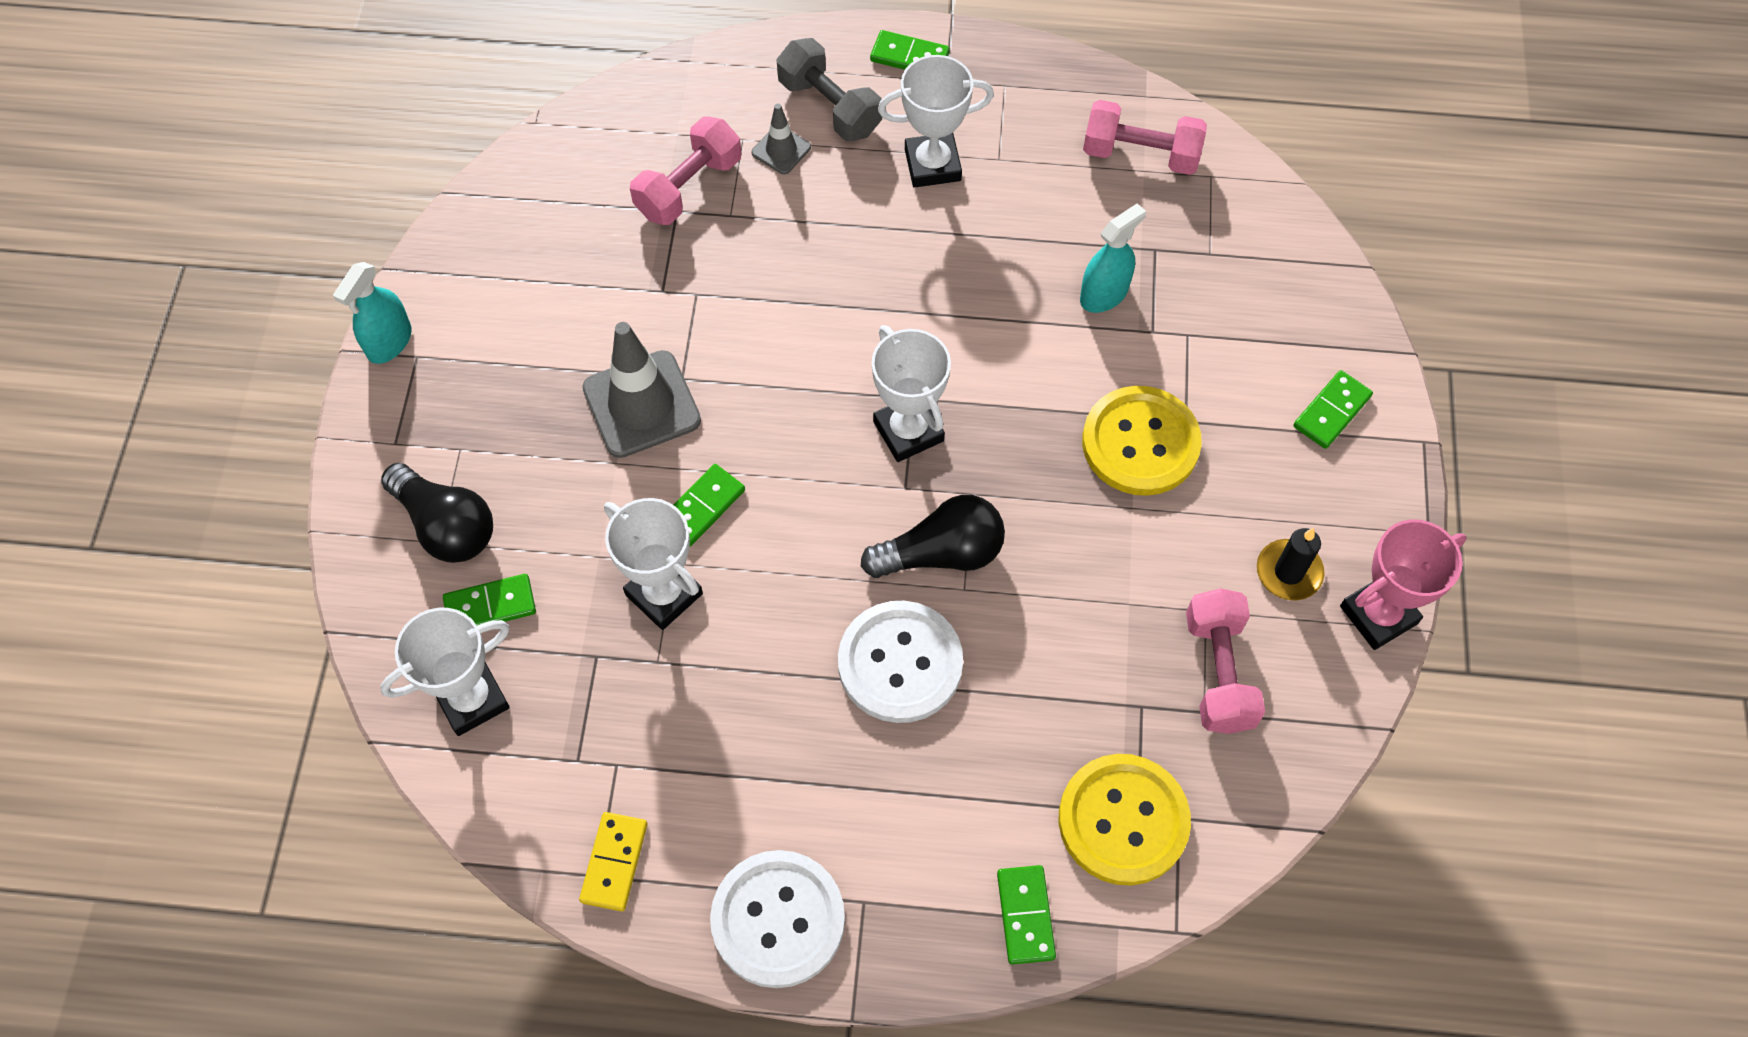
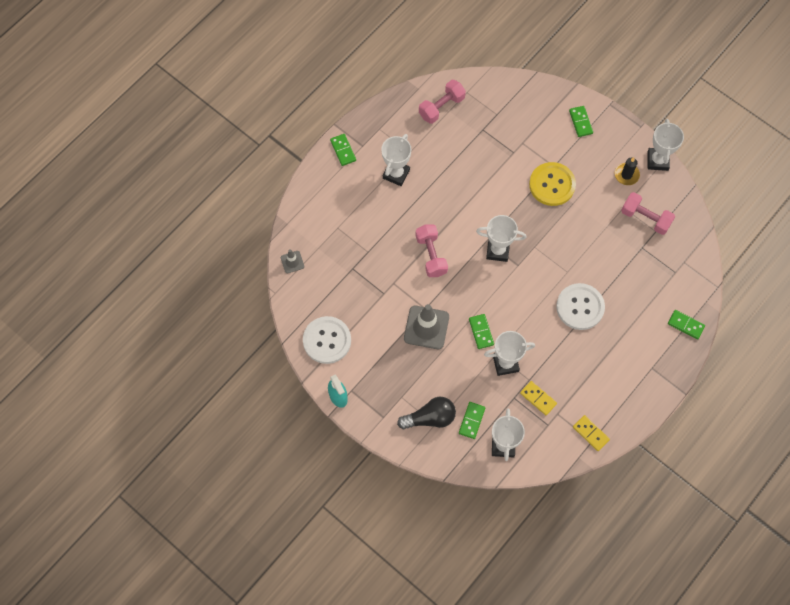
camera: 55 degrees left, 5 degrees up
(626, 705) = (538, 398): none -> yellow domino
(689, 187) = (345, 258): pink dumbbell -> pink dumbbell (431, 255)
(778, 919) = (641, 396): white button -> white button (327, 340)
(781, 150) = (352, 218): grey traffic cone -> grey traffic cone (292, 262)
(830, 107) = (345, 190): grey dumbbell -> none
(909, 57) = (343, 150): green domino -> green domino turned 75 degrees counterclockwise
(941, 553) = (550, 270): black light bulb -> none
(1104, 294) = (488, 157): turquoise spray bottle -> none
(1123, 820) = (674, 278): yellow button -> none
(1378, 615) = (657, 161): pink trophy -> white trophy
-*-
__What you should do__
Each line in the listing that contains "button" should be returned.

__Reply to the exercise__
(778, 919) = (641, 396): white button -> white button (327, 340)
(1123, 820) = (674, 278): yellow button -> none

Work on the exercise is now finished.